■ **Exercise aim**
Copy out each entry precisely; no image belongs in the result.

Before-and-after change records
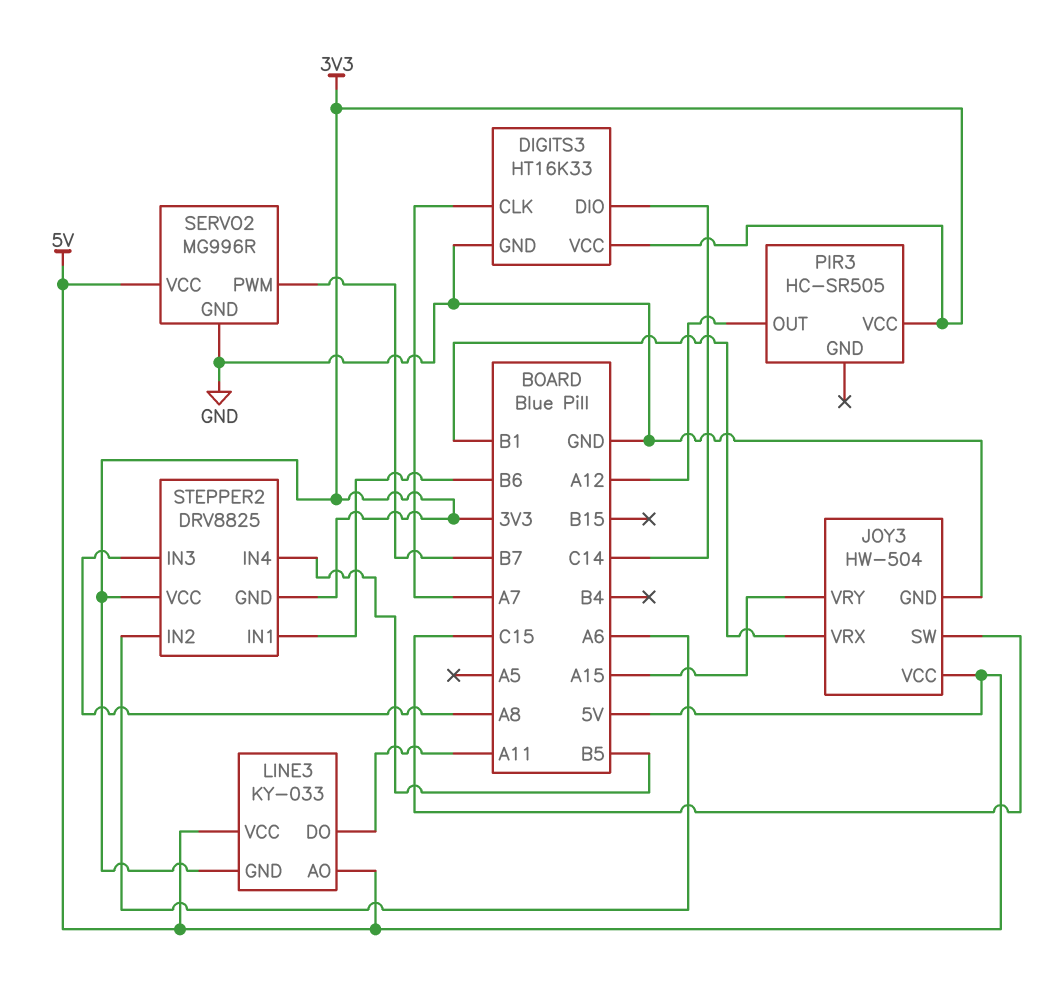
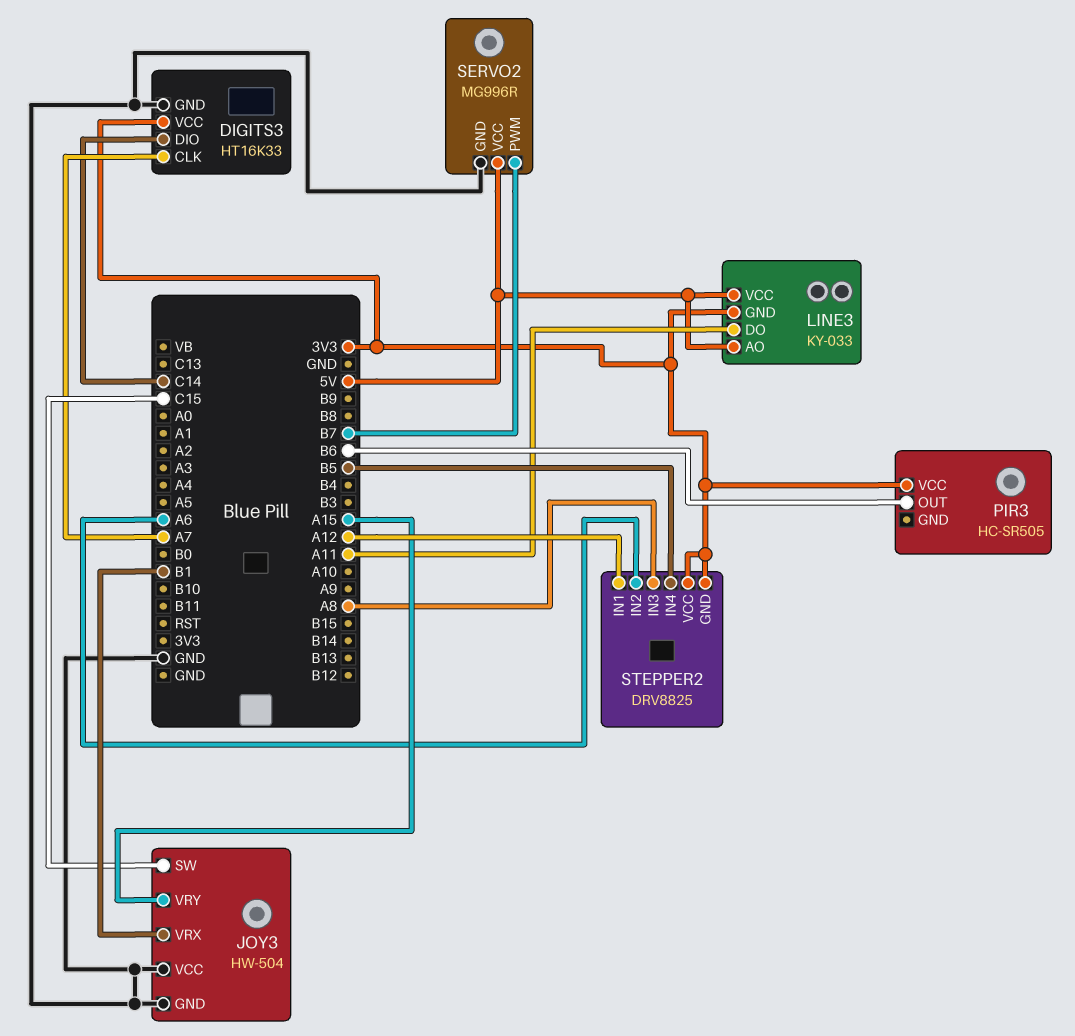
JOY3 pin VCC: 5V -> GND
PIR3 pin OUT: A12 -> B6
STEPPER2 pin IN1: B6 -> A12

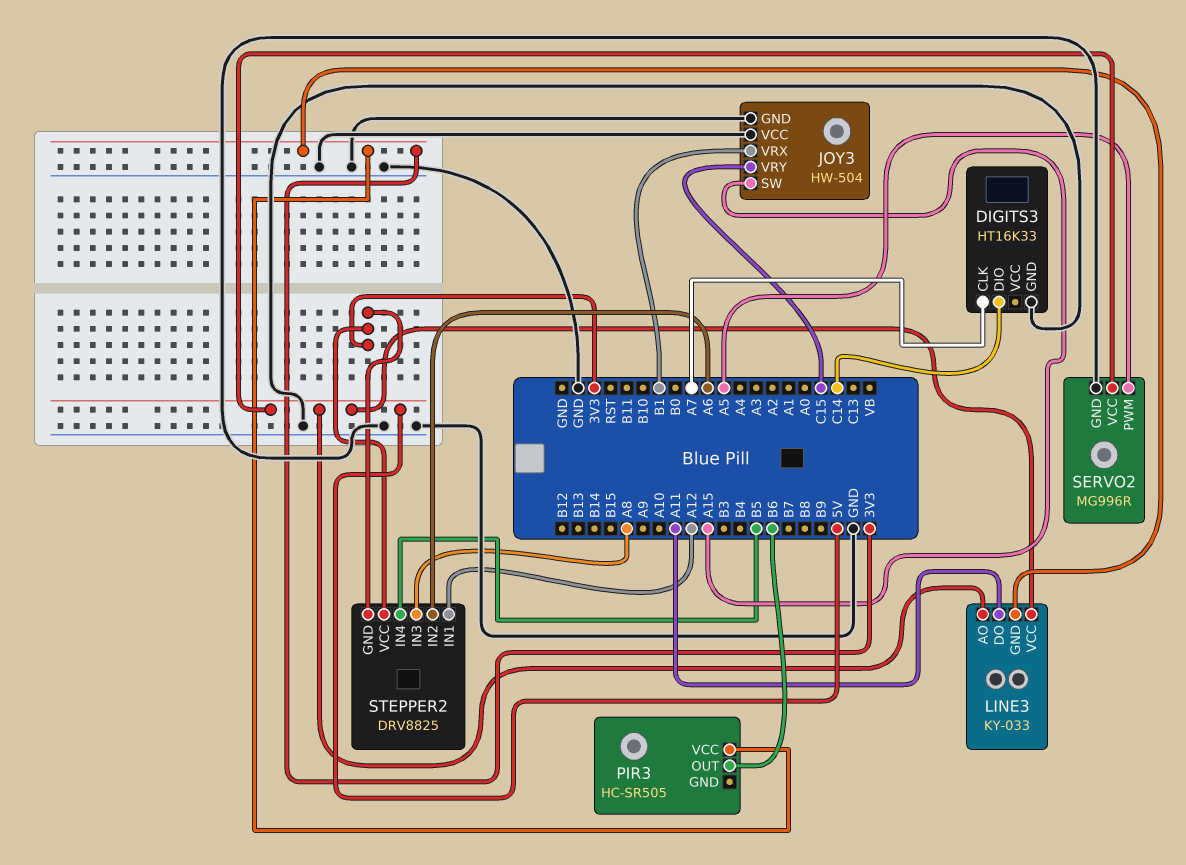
DIGITS3 pin VCC: 3V3 -> none
JOY3 pin SW: C15 -> A15
JOY3 pin VRY: A15 -> C15
SERVO2 pin PWM: B7 -> A5

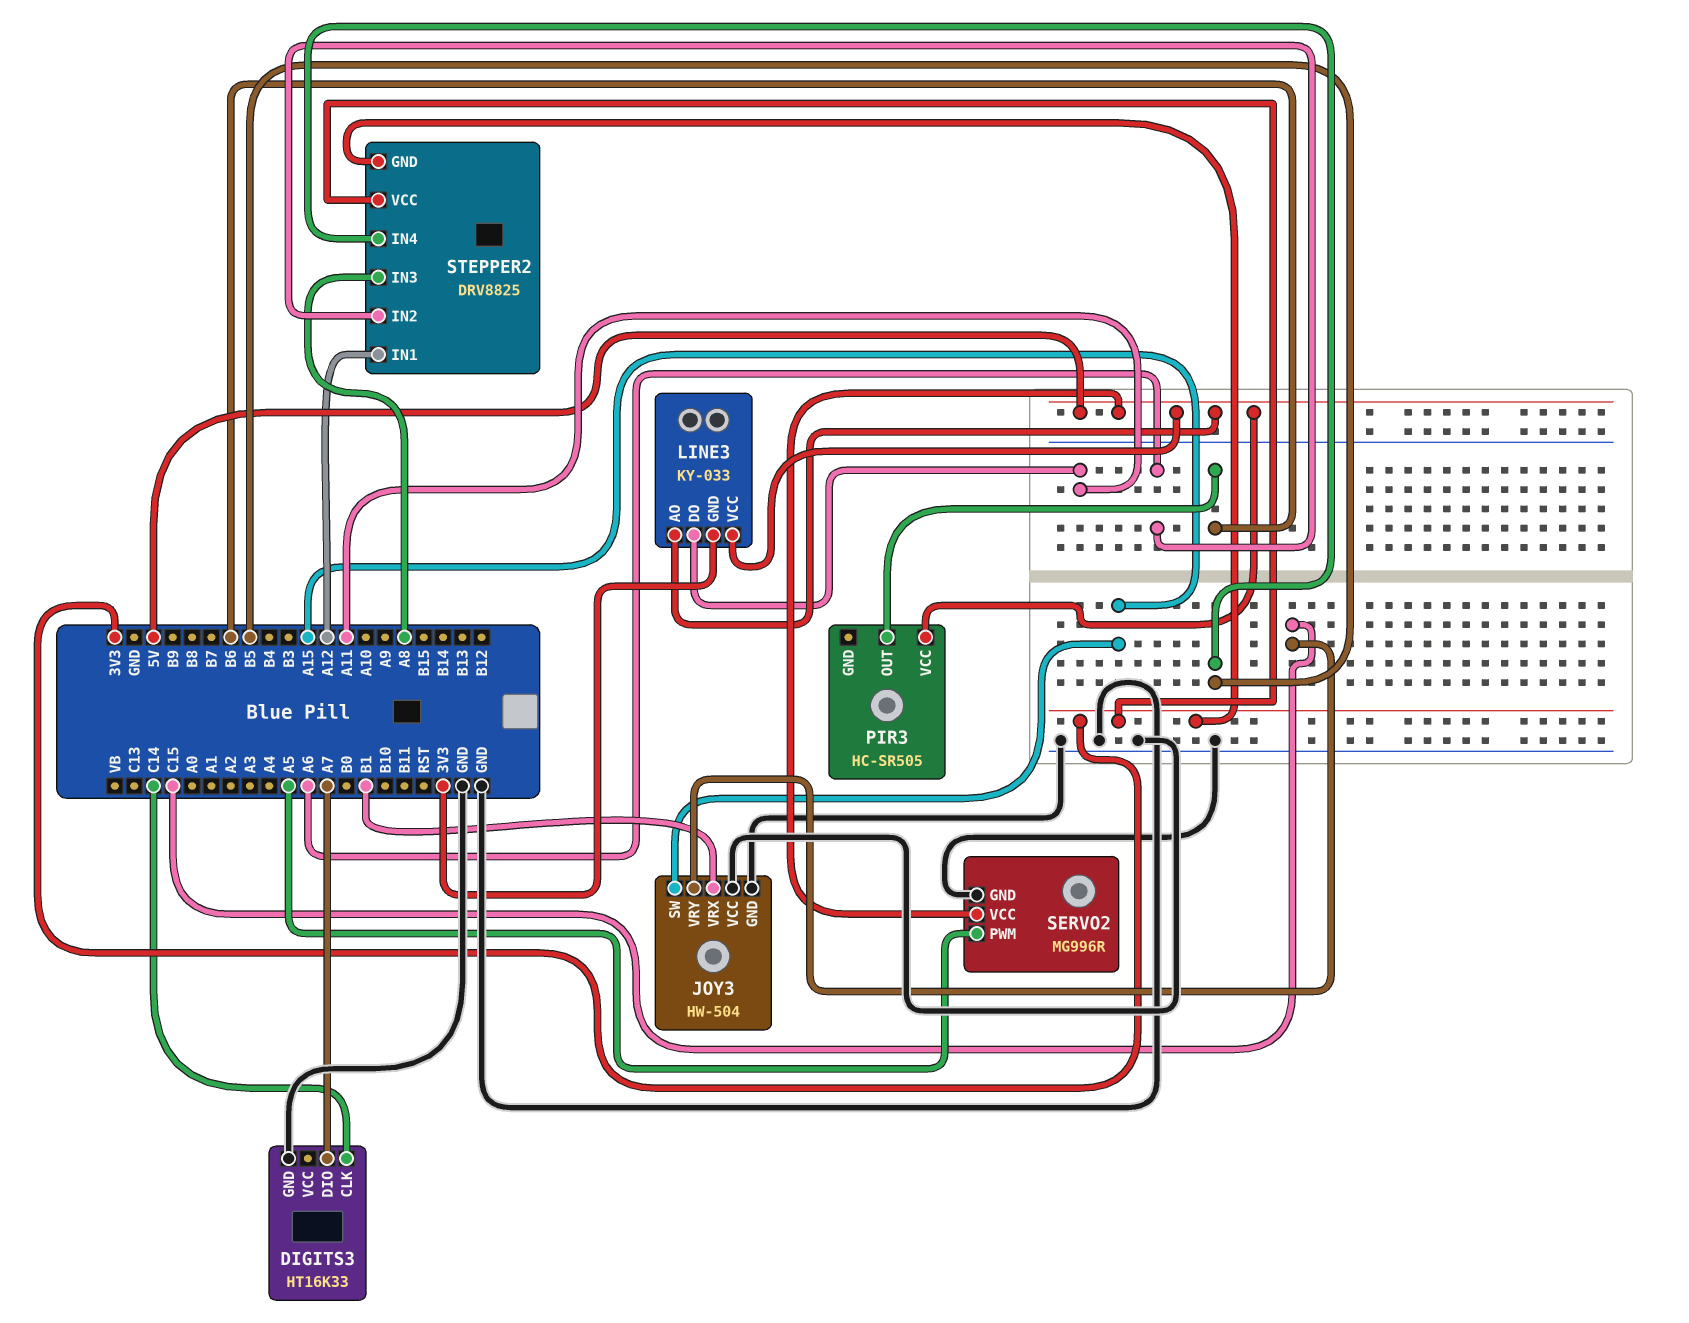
DIGITS3 pin CLK: A7 -> C14
DIGITS3 pin DIO: C14 -> A7
PIR3 pin VCC: 3V3 -> 5V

■ **Output of the exercise**
JOY3 pin VCC: 5V -> GND
PIR3 pin OUT: A12 -> B6
STEPPER2 pin IN1: B6 -> A12

DIGITS3 pin VCC: 3V3 -> none
JOY3 pin SW: C15 -> A15
JOY3 pin VRY: A15 -> C15
SERVO2 pin PWM: B7 -> A5

DIGITS3 pin CLK: A7 -> C14
DIGITS3 pin DIO: C14 -> A7
PIR3 pin VCC: 3V3 -> 5V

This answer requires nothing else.